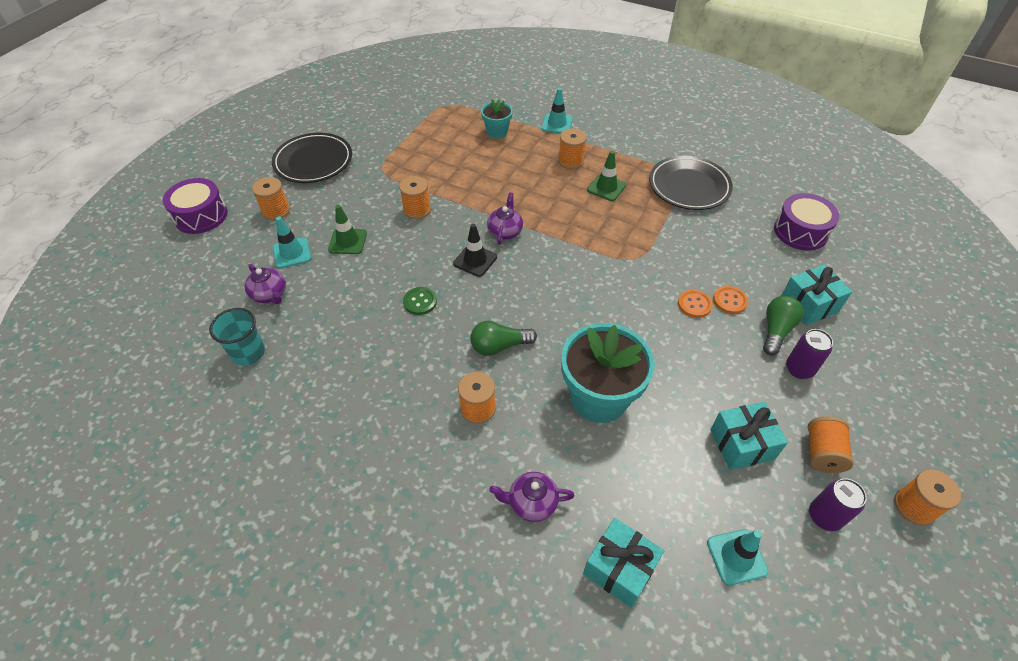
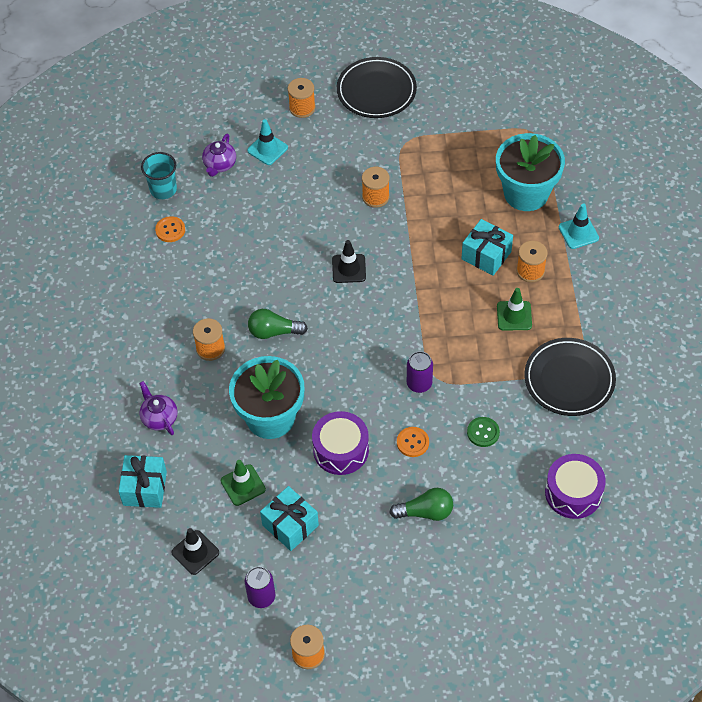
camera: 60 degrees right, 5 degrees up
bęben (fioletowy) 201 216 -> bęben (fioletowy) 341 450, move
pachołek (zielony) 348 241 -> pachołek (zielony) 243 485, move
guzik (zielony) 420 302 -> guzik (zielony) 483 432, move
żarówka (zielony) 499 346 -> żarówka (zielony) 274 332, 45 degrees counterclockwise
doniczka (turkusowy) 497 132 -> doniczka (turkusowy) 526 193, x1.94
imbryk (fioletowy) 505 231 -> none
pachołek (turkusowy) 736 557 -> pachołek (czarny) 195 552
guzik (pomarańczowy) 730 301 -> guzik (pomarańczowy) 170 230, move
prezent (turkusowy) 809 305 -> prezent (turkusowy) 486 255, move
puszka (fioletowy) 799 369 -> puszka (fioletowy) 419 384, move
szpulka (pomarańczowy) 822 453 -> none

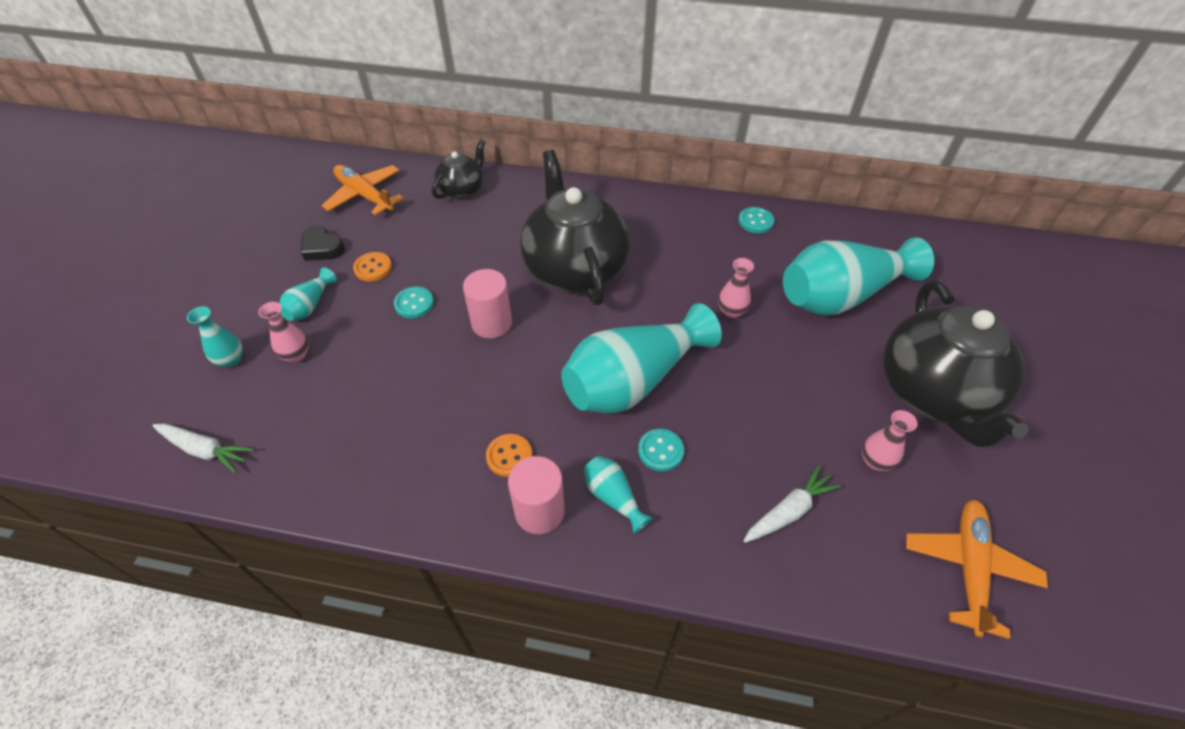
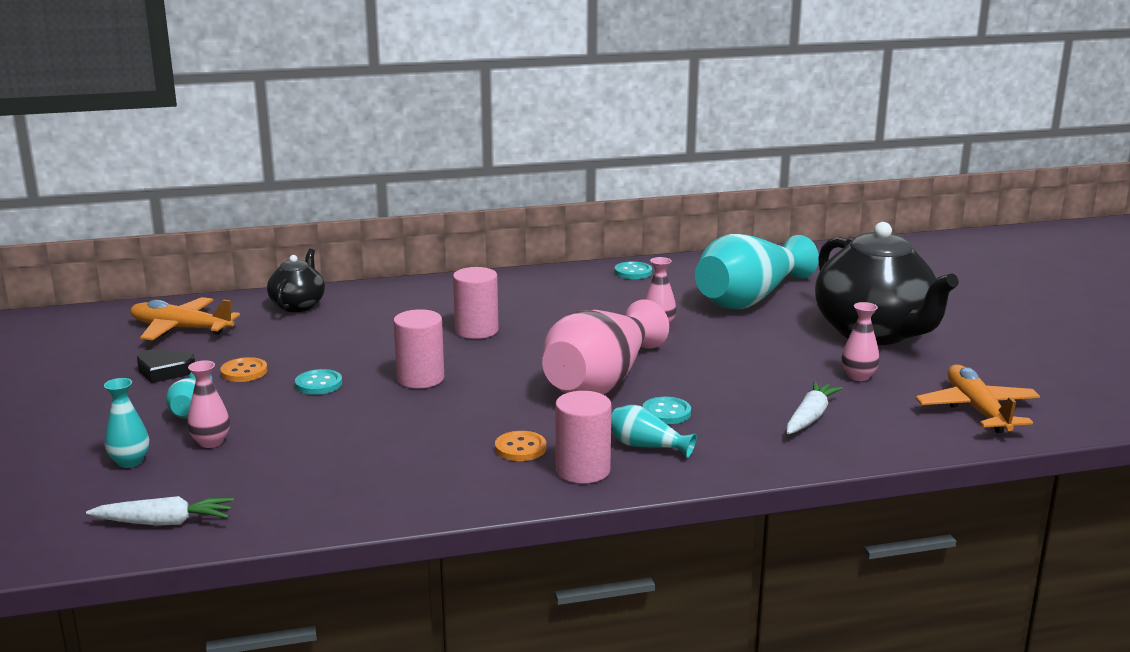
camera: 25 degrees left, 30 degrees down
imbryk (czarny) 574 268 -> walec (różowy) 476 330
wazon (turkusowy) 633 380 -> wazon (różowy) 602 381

*Your instructions*:
Output each line exactly as shown above; no pictures go in the copy.

*Your solution*:
camera: 60 degrees right, 5 degrees up
bęben (fioletowy) 201 216 -> bęben (fioletowy) 341 450, move
pachołek (zielony) 348 241 -> pachołek (zielony) 243 485, move
guzik (zielony) 420 302 -> guzik (zielony) 483 432, move
żarówka (zielony) 499 346 -> żarówka (zielony) 274 332, 45 degrees counterclockwise
doniczka (turkusowy) 497 132 -> doniczka (turkusowy) 526 193, x1.94
imbryk (fioletowy) 505 231 -> none
pachołek (turkusowy) 736 557 -> pachołek (czarny) 195 552
guzik (pomarańczowy) 730 301 -> guzik (pomarańczowy) 170 230, move
prezent (turkusowy) 809 305 -> prezent (turkusowy) 486 255, move
puszka (fioletowy) 799 369 -> puszka (fioletowy) 419 384, move
szpulka (pomarańczowy) 822 453 -> none

camera: 25 degrees left, 30 degrees down
imbryk (czarny) 574 268 -> walec (różowy) 476 330
wazon (turkusowy) 633 380 -> wazon (różowy) 602 381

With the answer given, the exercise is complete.